# Problem
A faithful, complete transcript of the entries below, without pictures, should be returned.

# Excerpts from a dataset
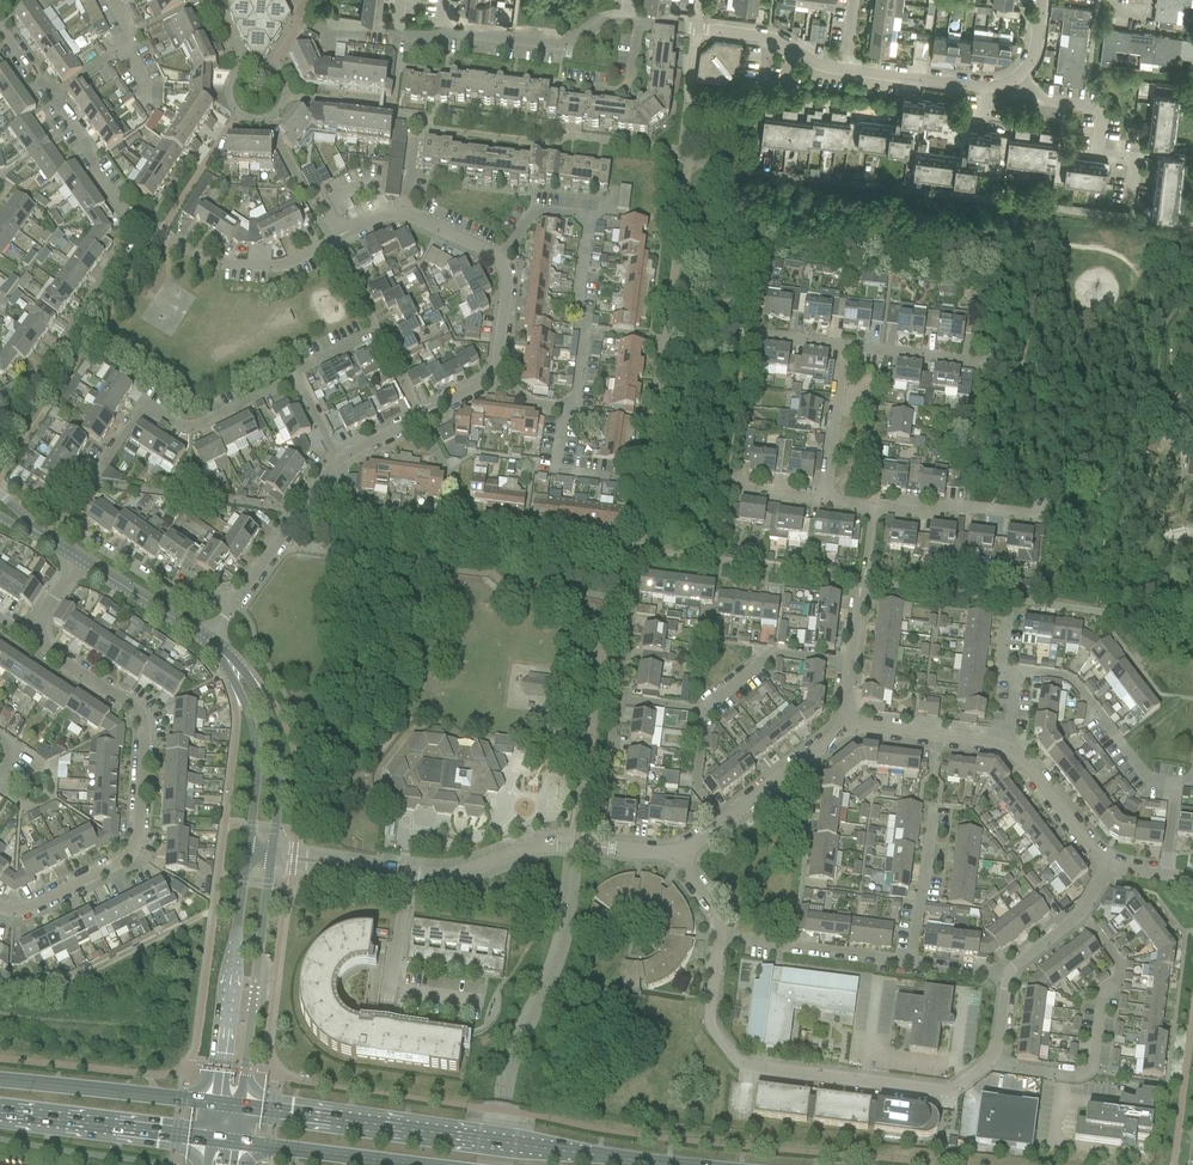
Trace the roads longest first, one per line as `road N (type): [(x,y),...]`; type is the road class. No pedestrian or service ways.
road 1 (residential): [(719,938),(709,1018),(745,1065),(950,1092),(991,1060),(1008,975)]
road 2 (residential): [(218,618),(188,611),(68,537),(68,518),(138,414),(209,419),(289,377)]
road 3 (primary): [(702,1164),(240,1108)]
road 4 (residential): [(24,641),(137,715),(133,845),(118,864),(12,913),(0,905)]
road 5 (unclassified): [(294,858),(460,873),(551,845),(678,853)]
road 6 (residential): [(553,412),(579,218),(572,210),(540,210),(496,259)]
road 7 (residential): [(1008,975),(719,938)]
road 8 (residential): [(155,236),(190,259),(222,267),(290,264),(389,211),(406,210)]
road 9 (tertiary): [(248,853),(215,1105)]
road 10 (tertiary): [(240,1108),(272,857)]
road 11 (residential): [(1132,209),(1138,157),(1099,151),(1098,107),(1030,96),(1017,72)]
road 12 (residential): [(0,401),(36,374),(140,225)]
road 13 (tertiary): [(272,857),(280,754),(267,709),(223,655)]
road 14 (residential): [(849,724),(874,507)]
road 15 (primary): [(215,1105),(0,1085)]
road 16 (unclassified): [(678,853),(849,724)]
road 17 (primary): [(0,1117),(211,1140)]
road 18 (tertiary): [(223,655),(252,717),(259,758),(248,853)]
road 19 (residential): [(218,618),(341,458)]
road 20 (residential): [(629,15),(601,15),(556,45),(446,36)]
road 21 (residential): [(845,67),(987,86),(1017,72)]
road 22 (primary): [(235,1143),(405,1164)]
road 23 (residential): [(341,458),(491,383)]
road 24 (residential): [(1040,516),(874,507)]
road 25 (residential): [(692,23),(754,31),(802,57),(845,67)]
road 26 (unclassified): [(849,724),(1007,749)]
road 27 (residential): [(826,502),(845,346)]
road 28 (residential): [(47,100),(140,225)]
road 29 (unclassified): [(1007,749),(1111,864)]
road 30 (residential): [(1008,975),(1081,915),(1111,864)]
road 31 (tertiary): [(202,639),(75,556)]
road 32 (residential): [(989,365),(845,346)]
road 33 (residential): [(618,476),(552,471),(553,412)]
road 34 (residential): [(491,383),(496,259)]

# Result of this task
Trace the roads longest first, one per line as `road N (type): [(x,y),...]`; type is the road class. No pedestrian or service ways.
road 1 (residential): [(719,938),(709,1018),(745,1065),(950,1092),(991,1060),(1008,975)]
road 2 (residential): [(218,618),(188,611),(68,537),(68,518),(138,414),(209,419),(289,377)]
road 3 (primary): [(702,1164),(240,1108)]
road 4 (residential): [(24,641),(137,715),(133,845),(118,864),(12,913),(0,905)]
road 5 (unclassified): [(294,858),(460,873),(551,845),(678,853)]
road 6 (residential): [(553,412),(579,218),(572,210),(540,210),(496,259)]
road 7 (residential): [(1008,975),(719,938)]
road 8 (residential): [(155,236),(190,259),(222,267),(290,264),(389,211),(406,210)]
road 9 (tertiary): [(248,853),(215,1105)]
road 10 (tertiary): [(240,1108),(272,857)]
road 11 (residential): [(1132,209),(1138,157),(1099,151),(1098,107),(1030,96),(1017,72)]
road 12 (residential): [(0,401),(36,374),(140,225)]
road 13 (tertiary): [(272,857),(280,754),(267,709),(223,655)]
road 14 (residential): [(849,724),(874,507)]
road 15 (primary): [(215,1105),(0,1085)]
road 16 (unclassified): [(678,853),(849,724)]
road 17 (primary): [(0,1117),(211,1140)]
road 18 (tertiary): [(223,655),(252,717),(259,758),(248,853)]
road 19 (residential): [(218,618),(341,458)]
road 20 (residential): [(629,15),(601,15),(556,45),(446,36)]
road 21 (residential): [(845,67),(987,86),(1017,72)]
road 22 (primary): [(235,1143),(405,1164)]
road 23 (residential): [(341,458),(491,383)]
road 24 (residential): [(1040,516),(874,507)]
road 25 (residential): [(692,23),(754,31),(802,57),(845,67)]
road 26 (unclassified): [(849,724),(1007,749)]
road 27 (residential): [(826,502),(845,346)]
road 28 (residential): [(47,100),(140,225)]
road 29 (unclassified): [(1007,749),(1111,864)]
road 30 (residential): [(1008,975),(1081,915),(1111,864)]
road 31 (tertiary): [(202,639),(75,556)]
road 32 (residential): [(989,365),(845,346)]
road 33 (residential): [(618,476),(552,471),(553,412)]
road 34 (residential): [(491,383),(496,259)]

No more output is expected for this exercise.